◆ **Activity**: Provide again, from the entries below, every line from the one containing "camera: 25 degrees left, 10 degrees up" through the one containing "(506, 463) = (389, 295): black", exactly as written, and no other line.

◆ **Information supplied**:
-*-

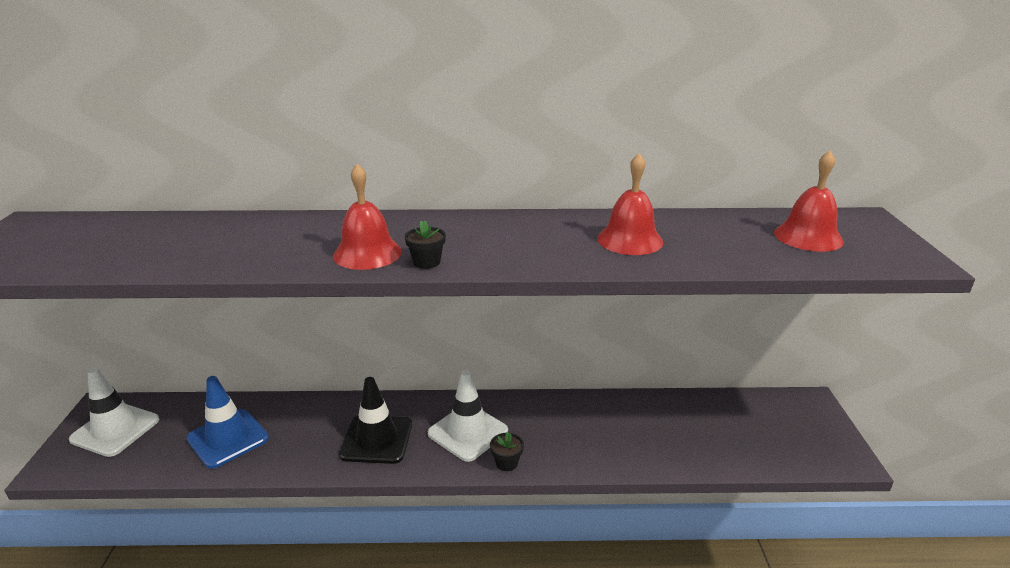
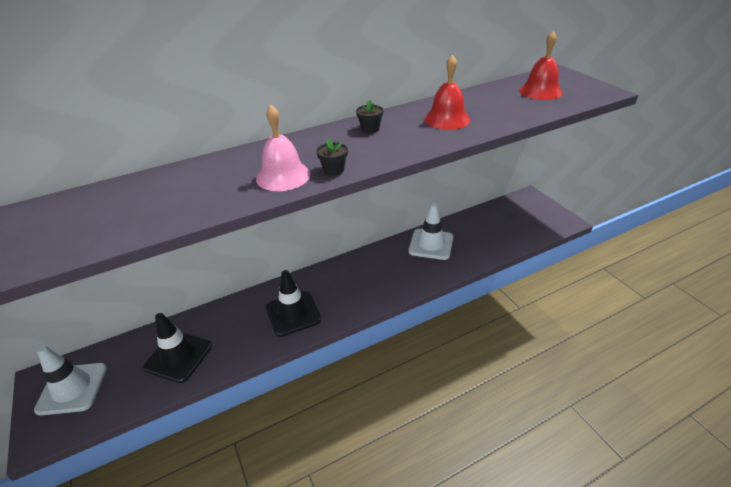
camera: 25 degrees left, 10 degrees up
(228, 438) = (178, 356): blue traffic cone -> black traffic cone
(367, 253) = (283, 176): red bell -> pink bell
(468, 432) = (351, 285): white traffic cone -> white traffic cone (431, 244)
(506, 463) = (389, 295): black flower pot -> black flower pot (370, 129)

-*-

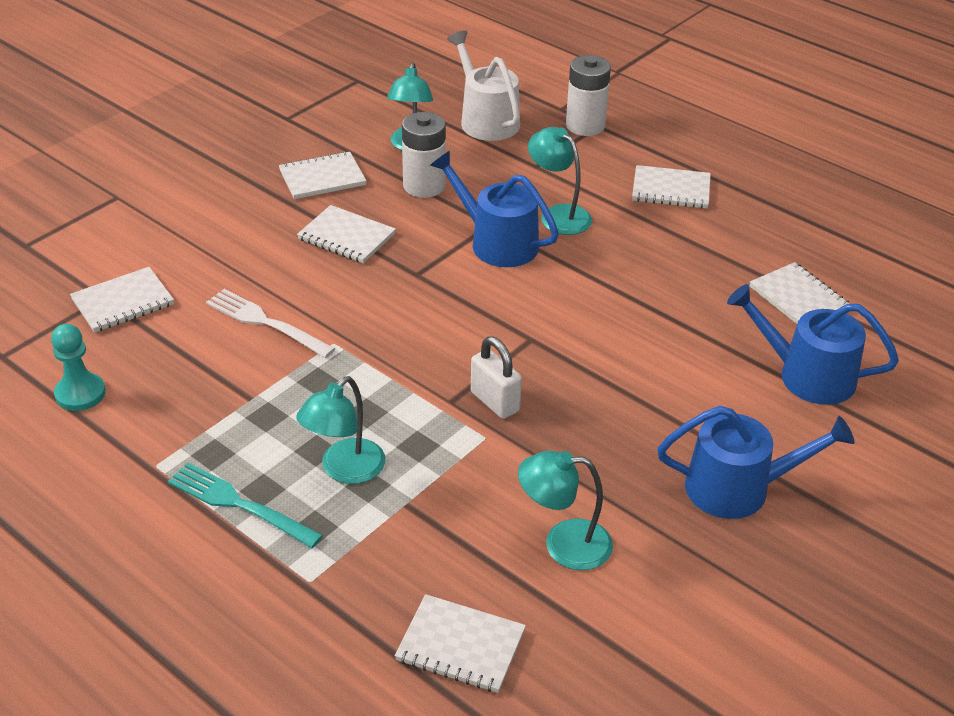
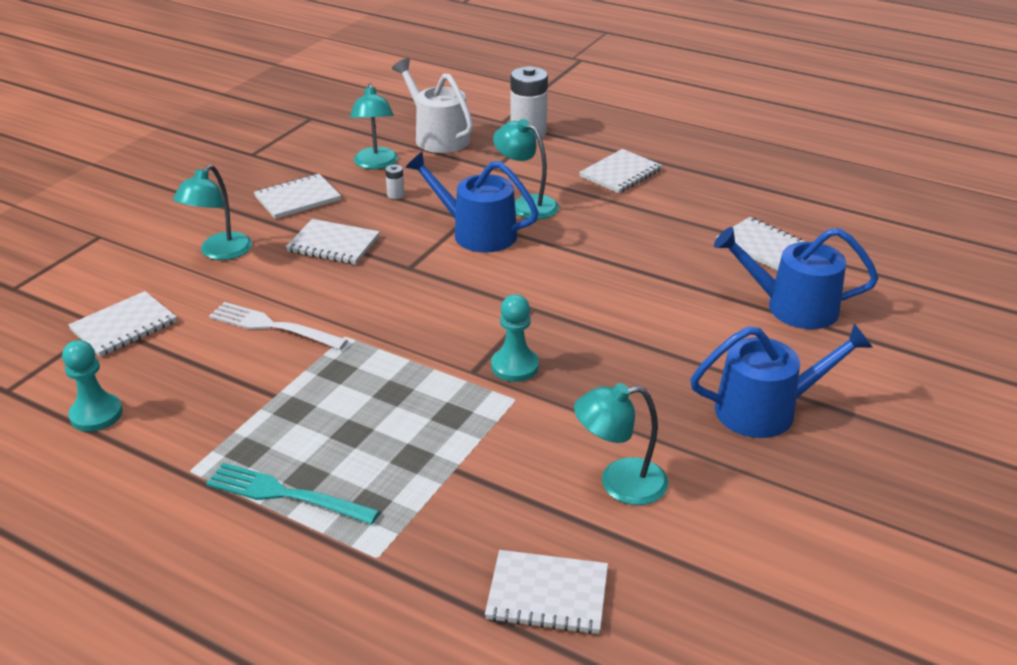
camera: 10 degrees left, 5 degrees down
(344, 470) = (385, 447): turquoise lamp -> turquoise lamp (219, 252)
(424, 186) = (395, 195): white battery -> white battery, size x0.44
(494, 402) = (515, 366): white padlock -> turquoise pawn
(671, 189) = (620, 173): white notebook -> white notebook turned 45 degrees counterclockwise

-*-

◆ **Answer area**:
camera: 25 degrees left, 10 degrees up
(228, 438) = (178, 356): blue traffic cone -> black traffic cone
(367, 253) = (283, 176): red bell -> pink bell
(468, 432) = (351, 285): white traffic cone -> white traffic cone (431, 244)
(506, 463) = (389, 295): black flower pot -> black flower pot (370, 129)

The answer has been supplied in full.